(Scene edit records)
══════

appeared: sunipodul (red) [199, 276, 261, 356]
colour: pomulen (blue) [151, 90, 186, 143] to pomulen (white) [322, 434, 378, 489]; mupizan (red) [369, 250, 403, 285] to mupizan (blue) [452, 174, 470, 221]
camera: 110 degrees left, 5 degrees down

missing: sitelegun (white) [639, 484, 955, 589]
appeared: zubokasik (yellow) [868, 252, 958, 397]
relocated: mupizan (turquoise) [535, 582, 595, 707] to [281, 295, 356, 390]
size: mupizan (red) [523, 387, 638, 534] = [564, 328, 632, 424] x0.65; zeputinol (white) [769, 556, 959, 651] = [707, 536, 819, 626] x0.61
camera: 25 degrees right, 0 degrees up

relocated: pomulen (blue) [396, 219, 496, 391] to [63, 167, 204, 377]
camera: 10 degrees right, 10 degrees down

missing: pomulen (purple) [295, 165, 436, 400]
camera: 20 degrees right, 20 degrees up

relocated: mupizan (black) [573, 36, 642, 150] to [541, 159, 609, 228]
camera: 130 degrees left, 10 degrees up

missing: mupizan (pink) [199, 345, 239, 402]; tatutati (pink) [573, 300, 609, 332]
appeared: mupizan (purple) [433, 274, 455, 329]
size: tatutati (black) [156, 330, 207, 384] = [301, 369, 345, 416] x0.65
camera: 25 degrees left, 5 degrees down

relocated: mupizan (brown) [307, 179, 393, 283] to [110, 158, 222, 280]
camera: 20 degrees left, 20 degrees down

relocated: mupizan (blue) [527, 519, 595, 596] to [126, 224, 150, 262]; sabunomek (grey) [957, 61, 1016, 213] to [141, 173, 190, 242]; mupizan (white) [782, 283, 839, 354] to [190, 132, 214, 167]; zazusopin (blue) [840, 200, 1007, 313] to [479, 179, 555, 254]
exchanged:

══════

> WHAT YOU SHOULD DO: Every single record must be transcribed exactly as it stands.

> WRITTEN REPLY:
appeared: sunipodul (red) [199, 276, 261, 356]
colour: pomulen (blue) [151, 90, 186, 143] to pomulen (white) [322, 434, 378, 489]; mupizan (red) [369, 250, 403, 285] to mupizan (blue) [452, 174, 470, 221]
camera: 110 degrees left, 5 degrees down

missing: sitelegun (white) [639, 484, 955, 589]
appeared: zubokasik (yellow) [868, 252, 958, 397]
relocated: mupizan (turquoise) [535, 582, 595, 707] to [281, 295, 356, 390]
size: mupizan (red) [523, 387, 638, 534] = [564, 328, 632, 424] x0.65; zeputinol (white) [769, 556, 959, 651] = [707, 536, 819, 626] x0.61
camera: 25 degrees right, 0 degrees up

relocated: pomulen (blue) [396, 219, 496, 391] to [63, 167, 204, 377]
camera: 10 degrees right, 10 degrees down

missing: pomulen (purple) [295, 165, 436, 400]
camera: 20 degrees right, 20 degrees up

relocated: mupizan (black) [573, 36, 642, 150] to [541, 159, 609, 228]
camera: 130 degrees left, 10 degrees up

missing: mupizan (pink) [199, 345, 239, 402]; tatutati (pink) [573, 300, 609, 332]
appeared: mupizan (purple) [433, 274, 455, 329]
size: tatutati (black) [156, 330, 207, 384] = [301, 369, 345, 416] x0.65
camera: 25 degrees left, 5 degrees down

relocated: mupizan (brown) [307, 179, 393, 283] to [110, 158, 222, 280]
camera: 20 degrees left, 20 degrees down

relocated: mupizan (blue) [527, 519, 595, 596] to [126, 224, 150, 262]; sabunomek (grey) [957, 61, 1016, 213] to [141, 173, 190, 242]; mupizan (white) [782, 283, 839, 354] to [190, 132, 214, 167]; zazusopin (blue) [840, 200, 1007, 313] to [479, 179, 555, 254]
exchanged:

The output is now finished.